■ The problem:
From the records below, copy each line that has the word "round" in it.

Data for analysis Start Marker

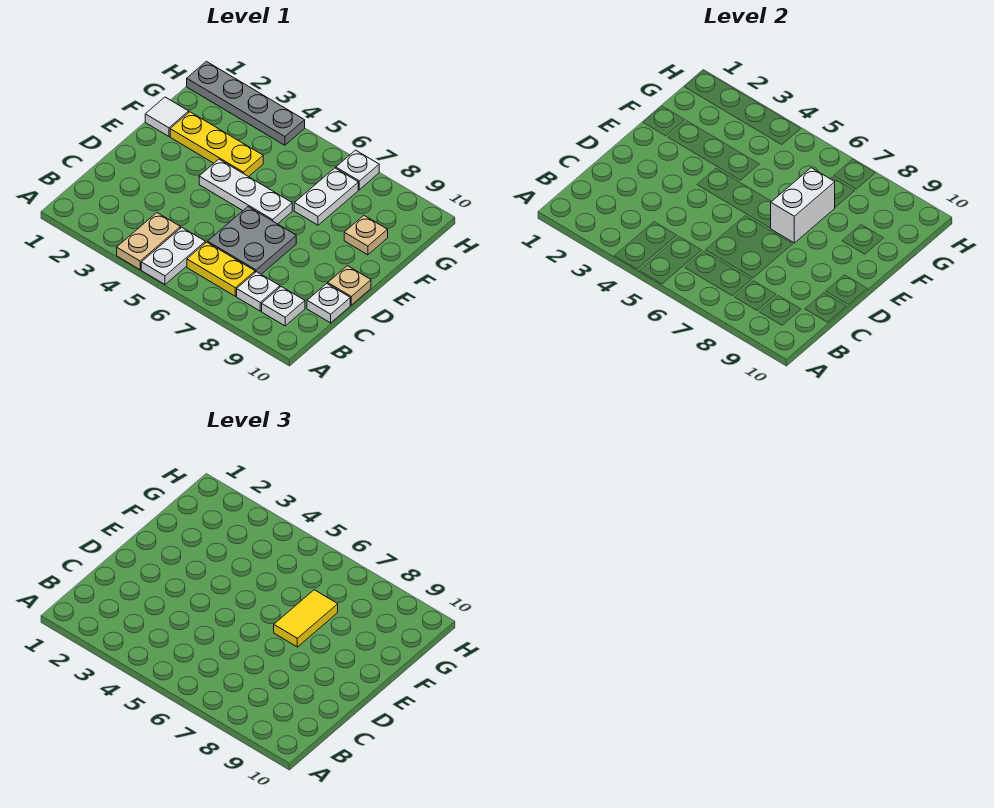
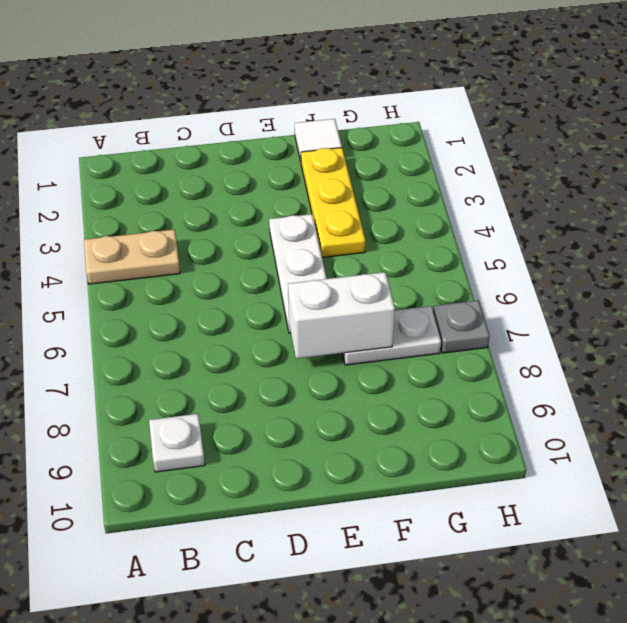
grey plate H7 level 1 -> white plate H7 level 1
none -> white plate A5:B5 level 1
none -> yellow plate B6:B7 level 1
none -> white plate B8 level 1

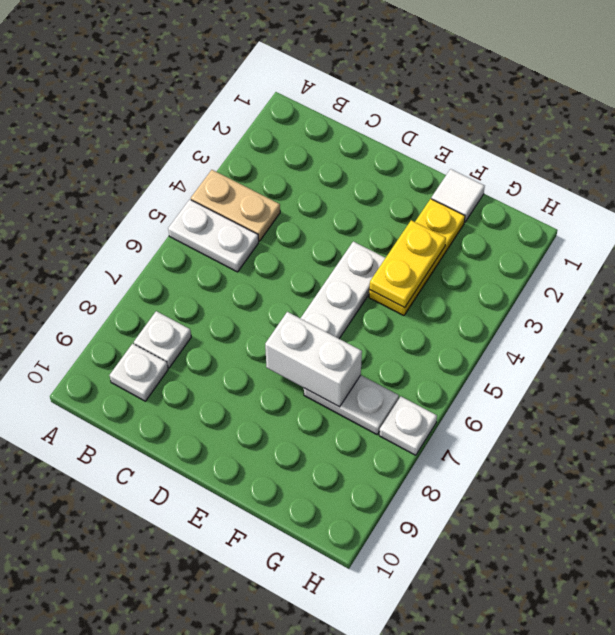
yellow plate F3:F4 level 2 -> yellow plate B6:B7 level 1
none -> grey plate C6:D7 level 1
none -> white plate C10 level 1
none -> tan plate D10 level 1

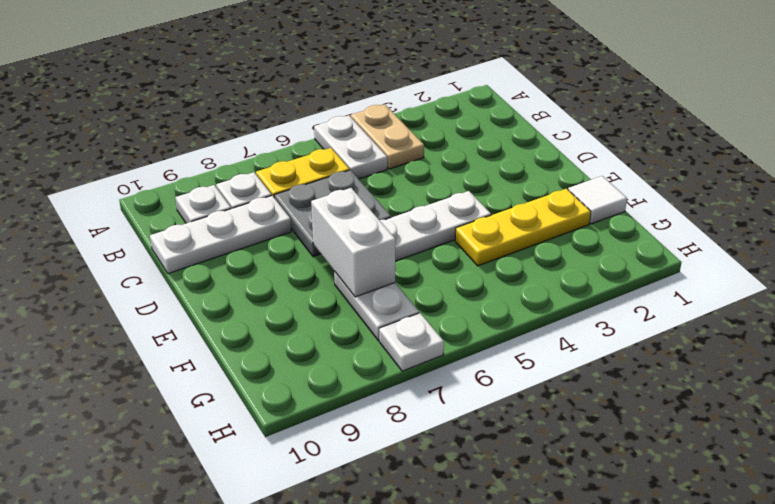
white plate C8:C10 level 1 -> white plate C10 level 1
none -> tan plate D10 level 1
none -> tan plate F9 level 1
none -> grey plate H1:H4 level 1

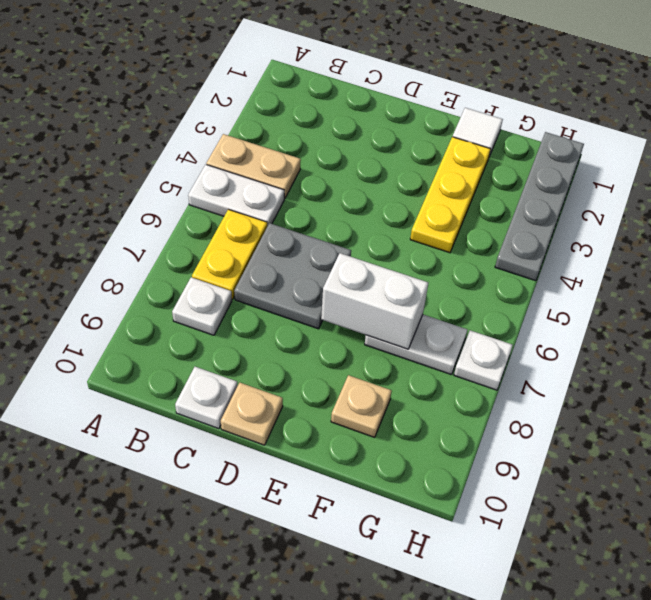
none -> white plate B9 level 1
none -> white plate E4:E6 level 1
none -> yellow tile E7:F7 level 3

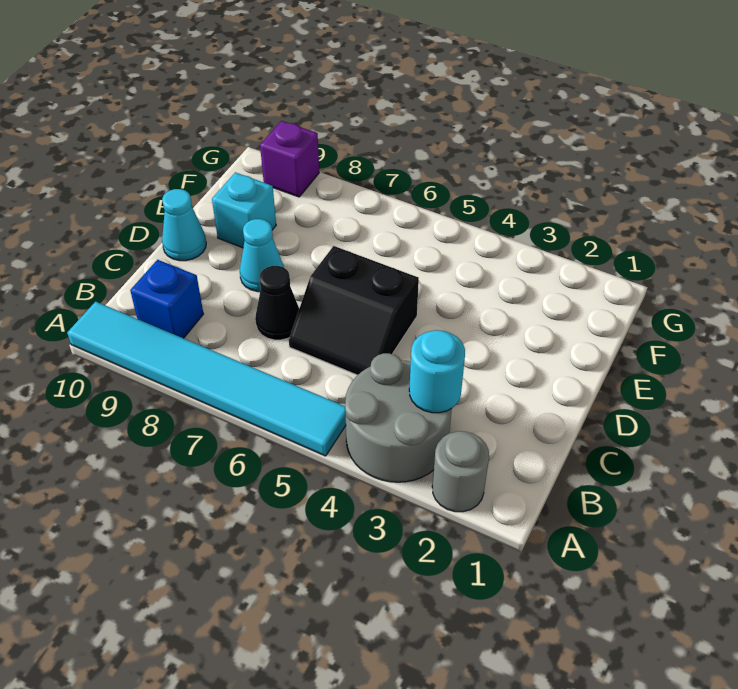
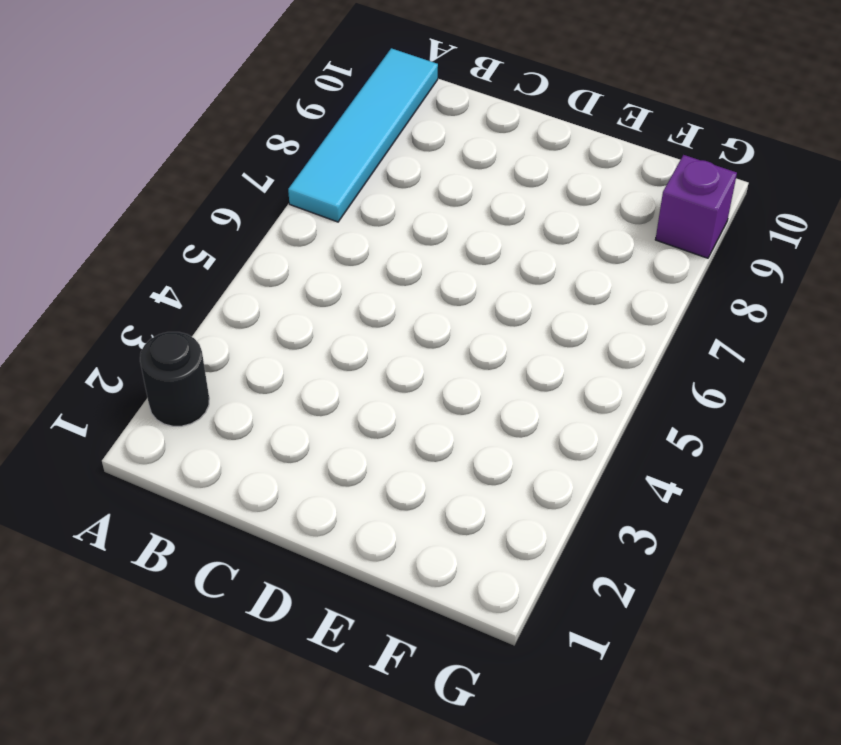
black round brick A2 level 1 -> grey round brick A2 level 1
cyan tile A7:A10 level 1 -> cyan tile A5:A10 level 1
none -> grey round brick A3:B4 level 1
none -> blue brick B9 level 1

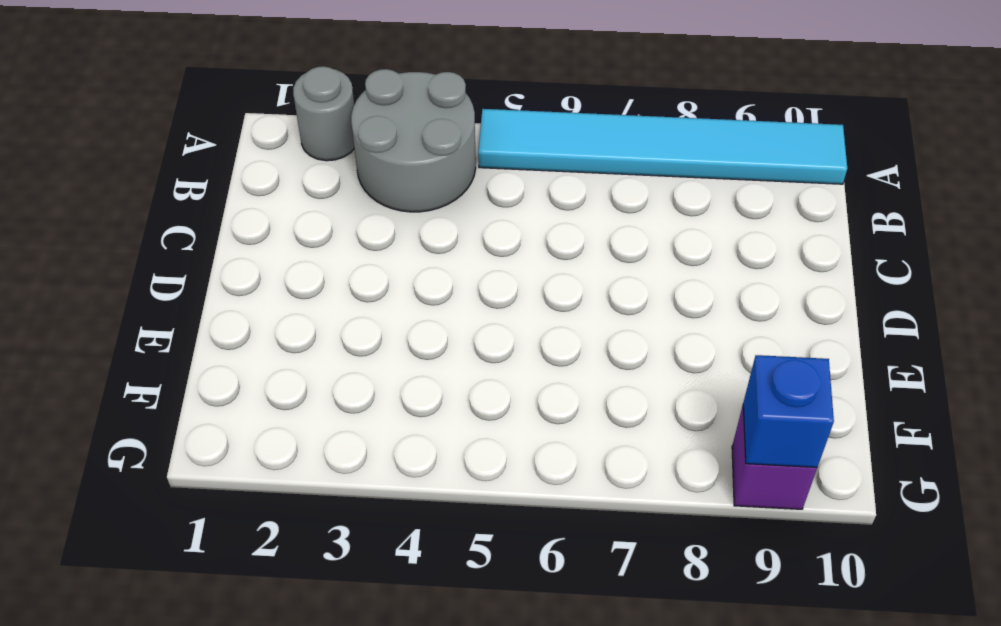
blue brick G9 level 2 -> blue brick B9 level 1
none -> black slope C5:D6 level 1 top D
none -> black cone C7 level 1

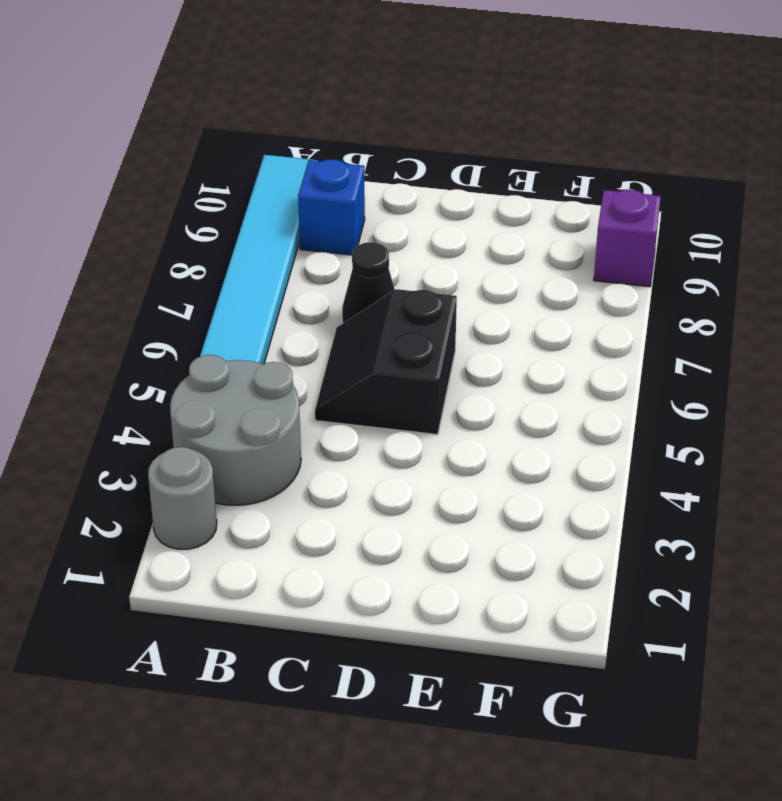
none -> cyan cone D8 level 1
none -> cyan cone D10 level 1

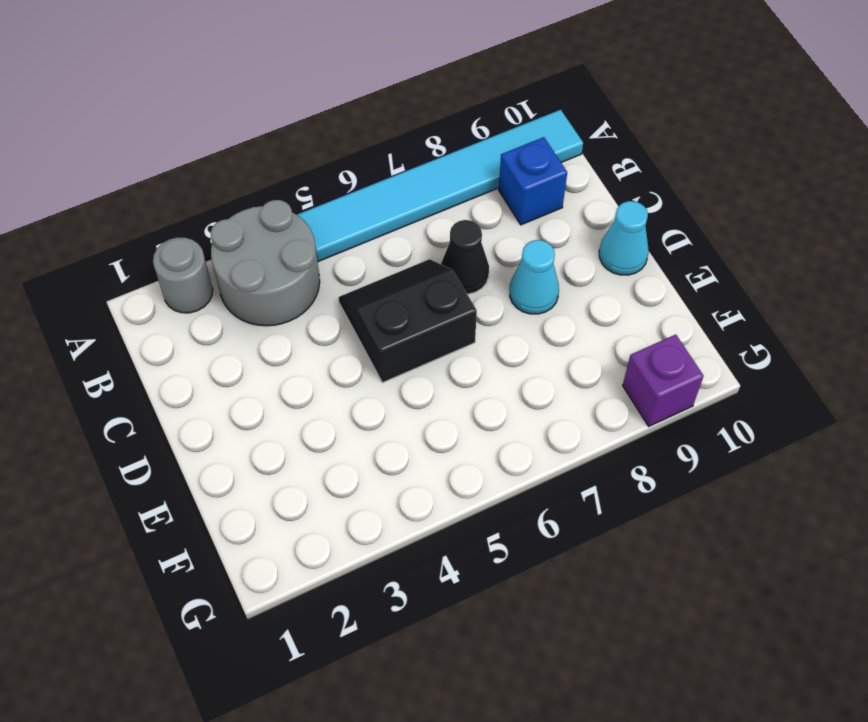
none -> cyan brick E9 level 1
none -> cyan round brick B3 level 2

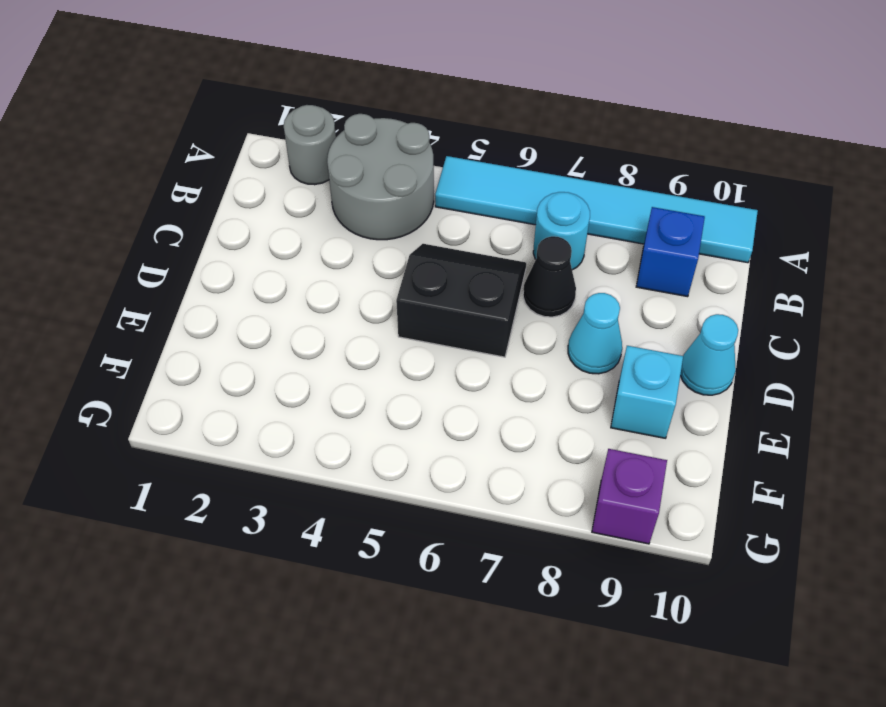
cyan round brick B7 level 1 -> cyan round brick B3 level 2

Data for analysis End Marker

■ Written solution:
black round brick A2 level 1 -> grey round brick A2 level 1
none -> grey round brick A3:B4 level 1
none -> cyan round brick B3 level 2
cyan round brick B7 level 1 -> cyan round brick B3 level 2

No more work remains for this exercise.